After finding the line with "RTC1 pin SQW: D21 -> D23", restate it and each remaining line of the material word for word, omitting every picture.

- - - - - - -

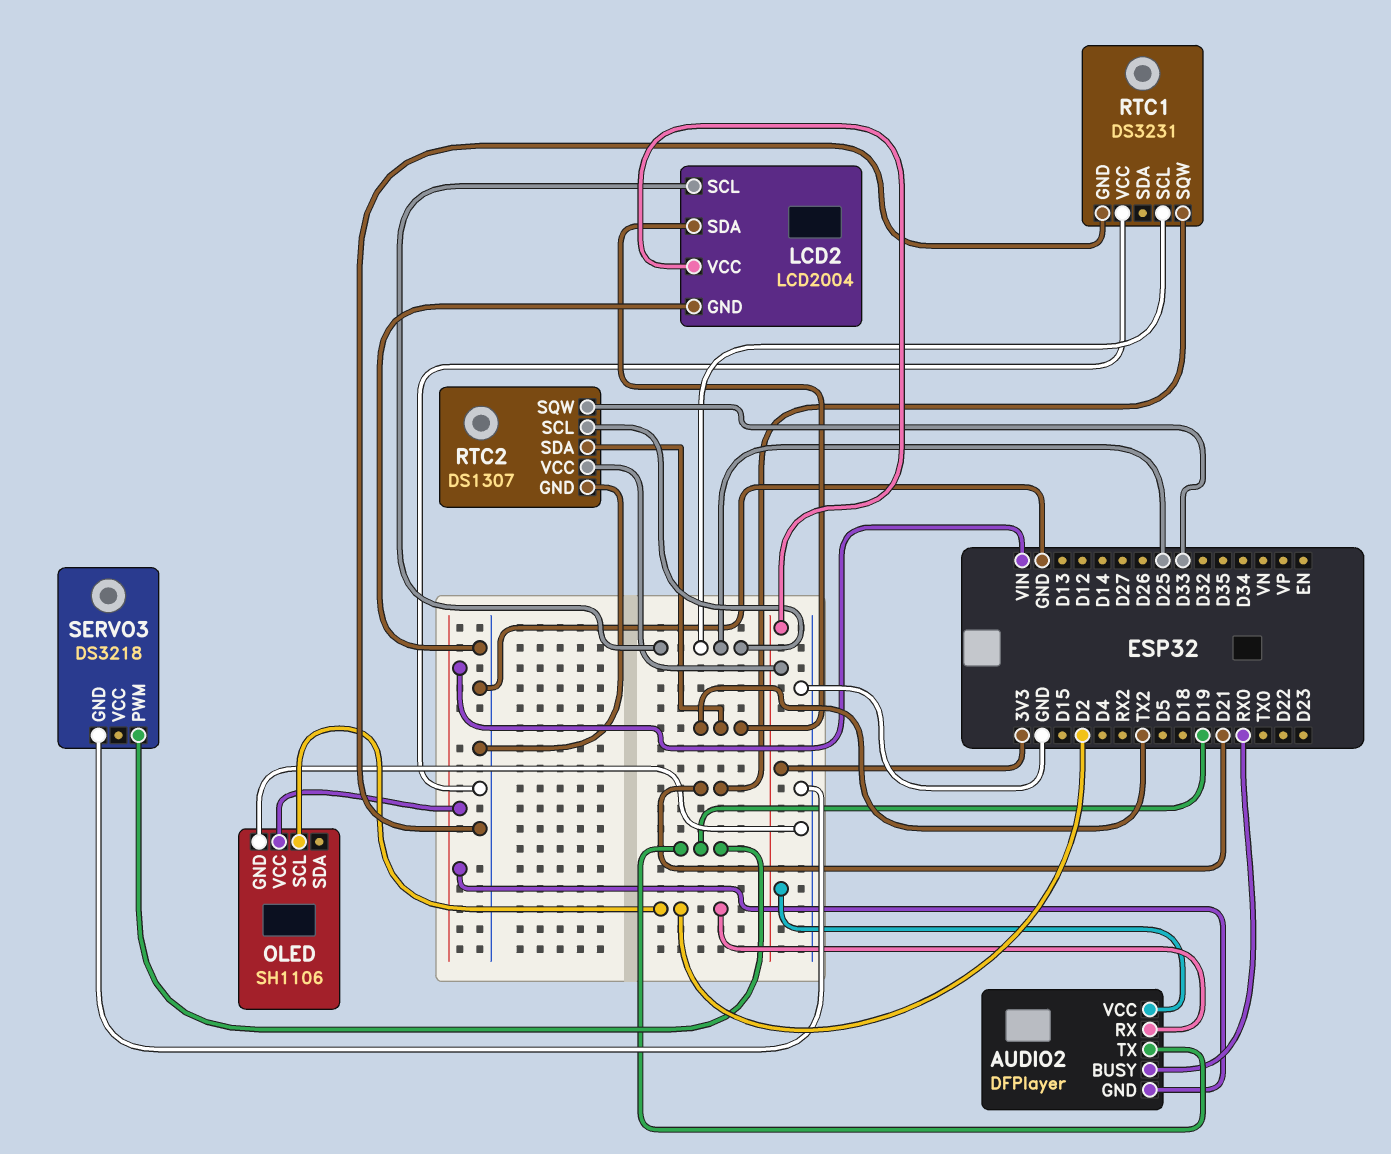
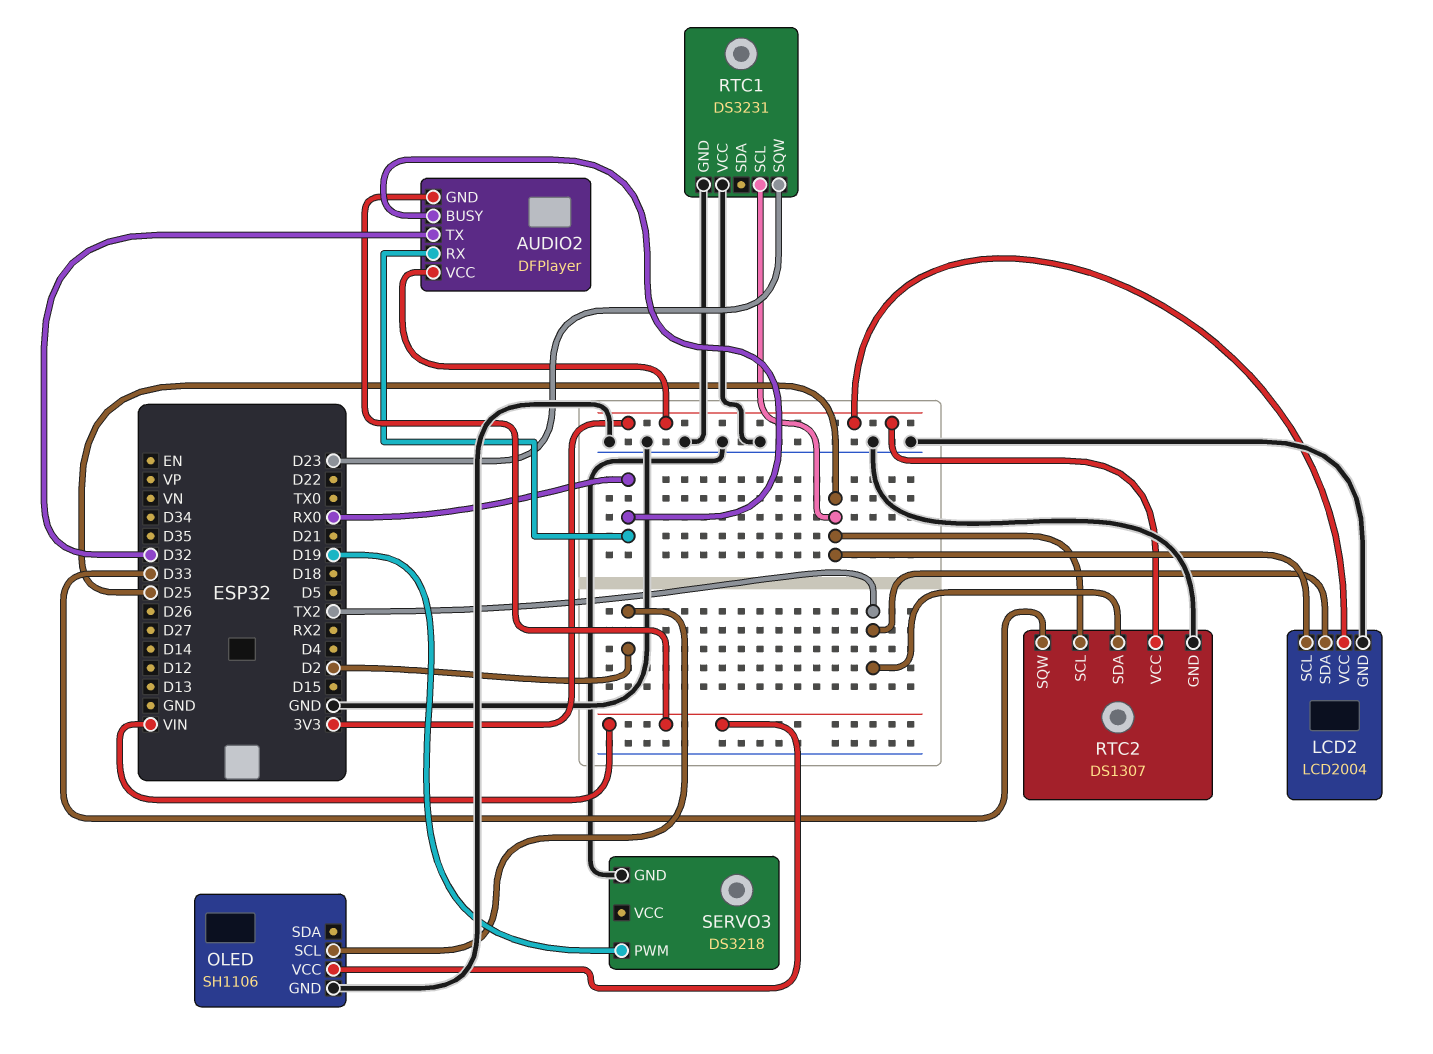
AUDIO2 pin RX: D2 -> RX0
AUDIO2 pin TX: D19 -> D32
RTC1 pin SQW: D21 -> D23

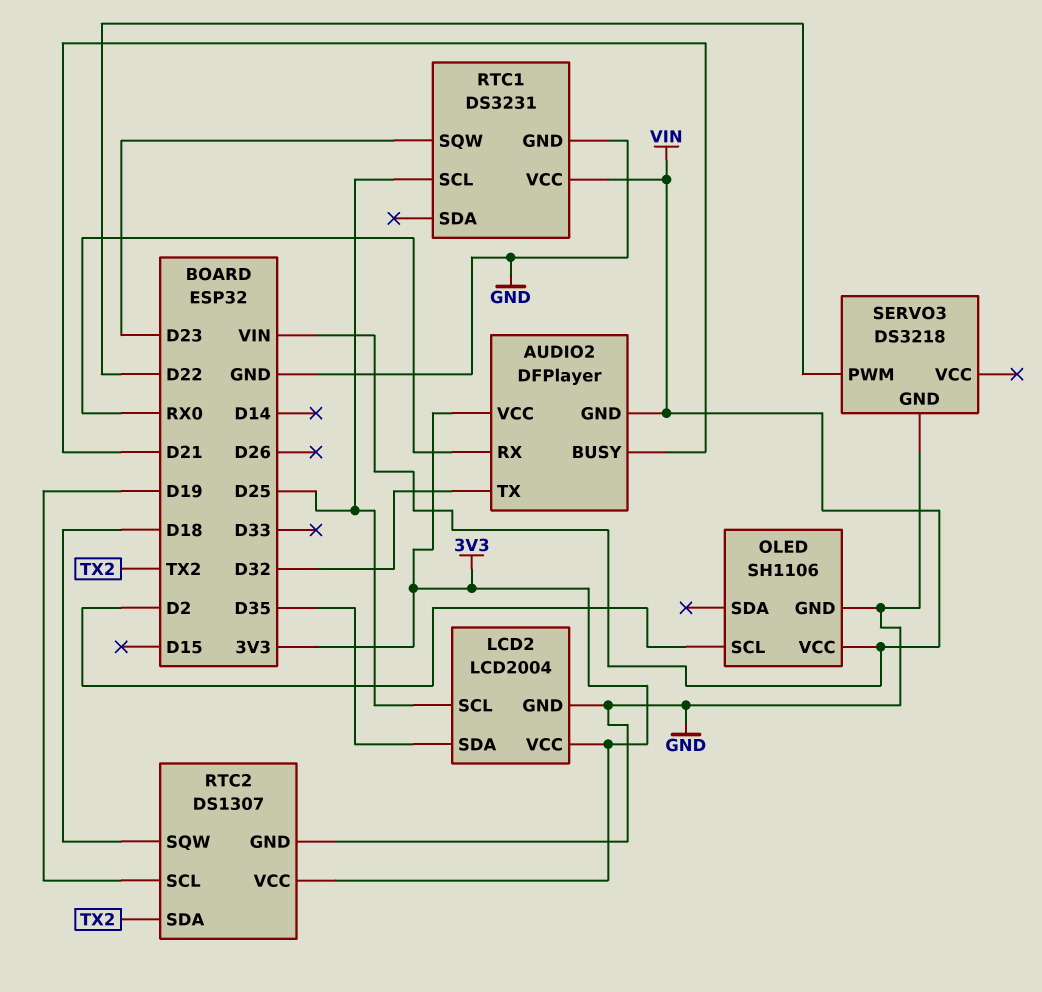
AUDIO2 pin BUSY: RX0 -> D21
LCD2 pin SDA: TX2 -> D35
RTC1 pin VCC: GND -> VIN
RTC2 pin SCL: D25 -> D19
RTC2 pin SQW: D33 -> D18
SERVO3 pin PWM: D19 -> D22

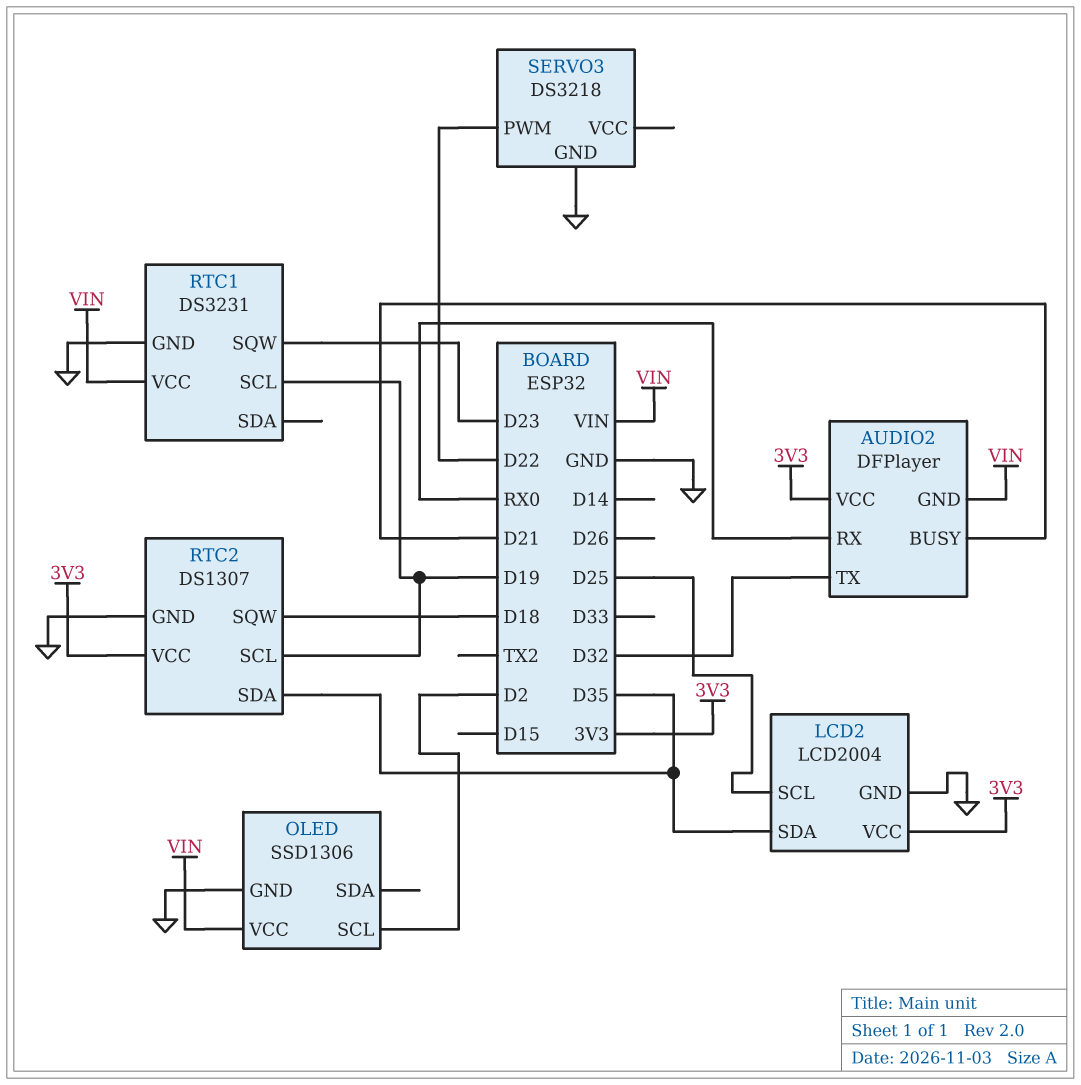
OLED: SH1106 -> SSD1306
RTC1 pin SCL: D25 -> D19
RTC2 pin SDA: TX2 -> D35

- - - - - - -

== ANSWER AREA ==
RTC1 pin SQW: D21 -> D23

AUDIO2 pin BUSY: RX0 -> D21
LCD2 pin SDA: TX2 -> D35
RTC1 pin VCC: GND -> VIN
RTC2 pin SCL: D25 -> D19
RTC2 pin SQW: D33 -> D18
SERVO3 pin PWM: D19 -> D22

OLED: SH1106 -> SSD1306
RTC1 pin SCL: D25 -> D19
RTC2 pin SDA: TX2 -> D35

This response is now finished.